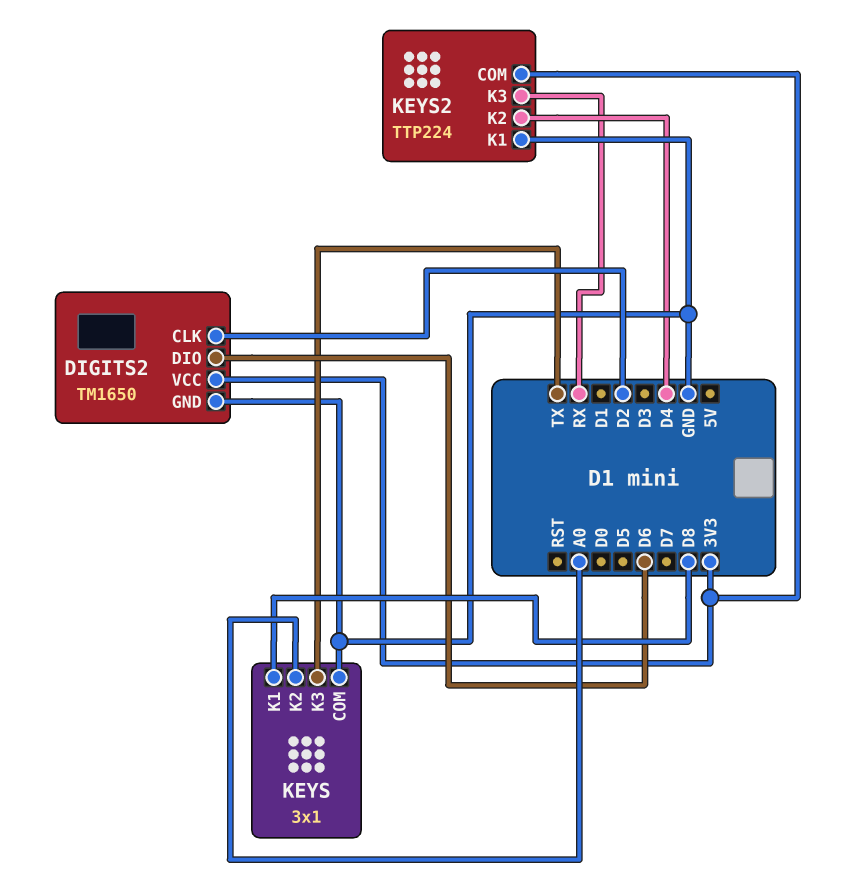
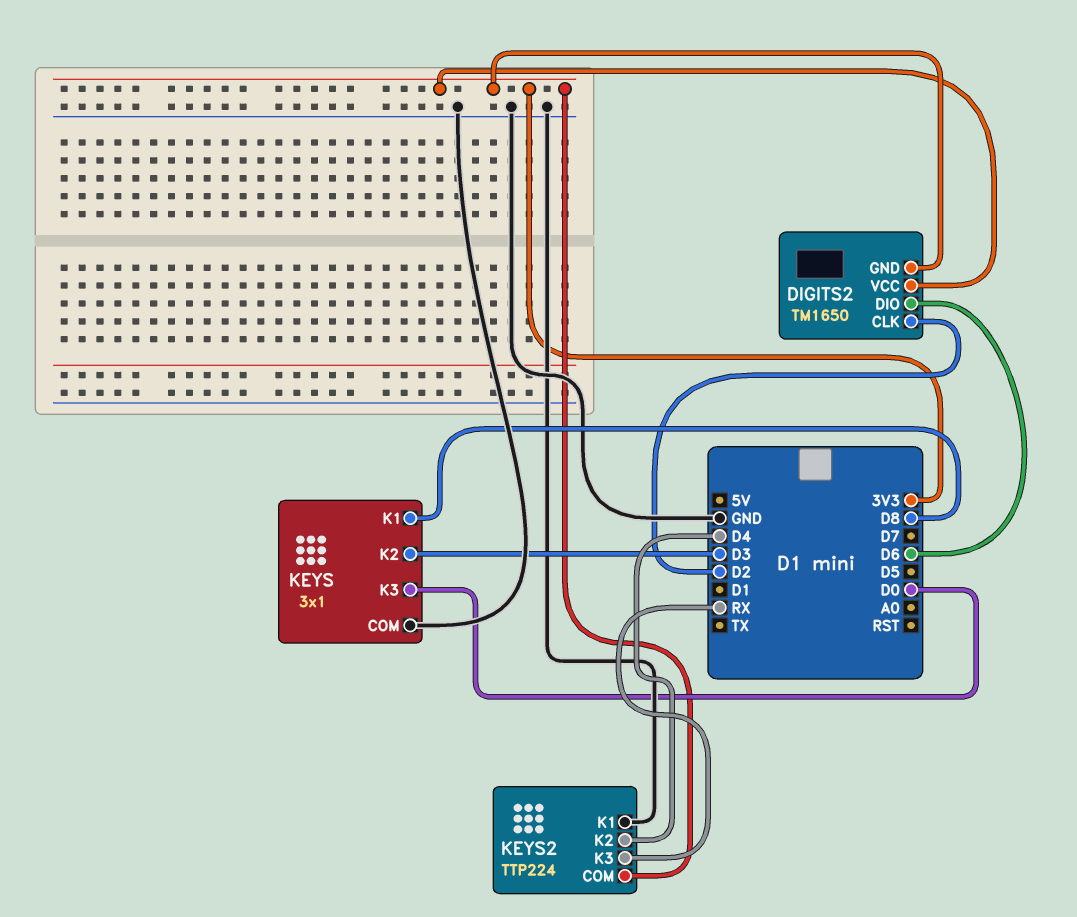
DIGITS2 pin GND: GND -> 3V3
KEYS pin K2: A0 -> D3
KEYS pin K3: TX -> D0

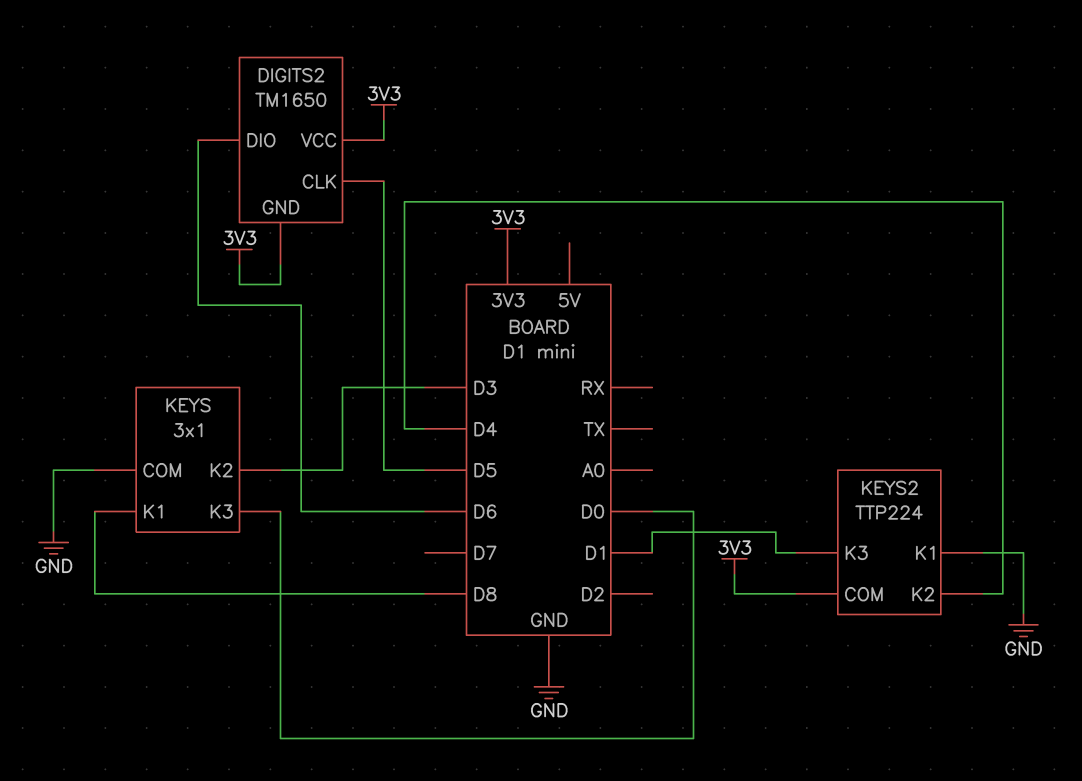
DIGITS2 pin CLK: D2 -> D5
KEYS2 pin K3: RX -> D1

● **Task prompt**: Print, without pictures, exactly the lines from the one containing "KEYS pin K3: TX -> D0" through the final line of the records above.

● **Reply to the task**:
KEYS pin K3: TX -> D0

DIGITS2 pin CLK: D2 -> D5
KEYS2 pin K3: RX -> D1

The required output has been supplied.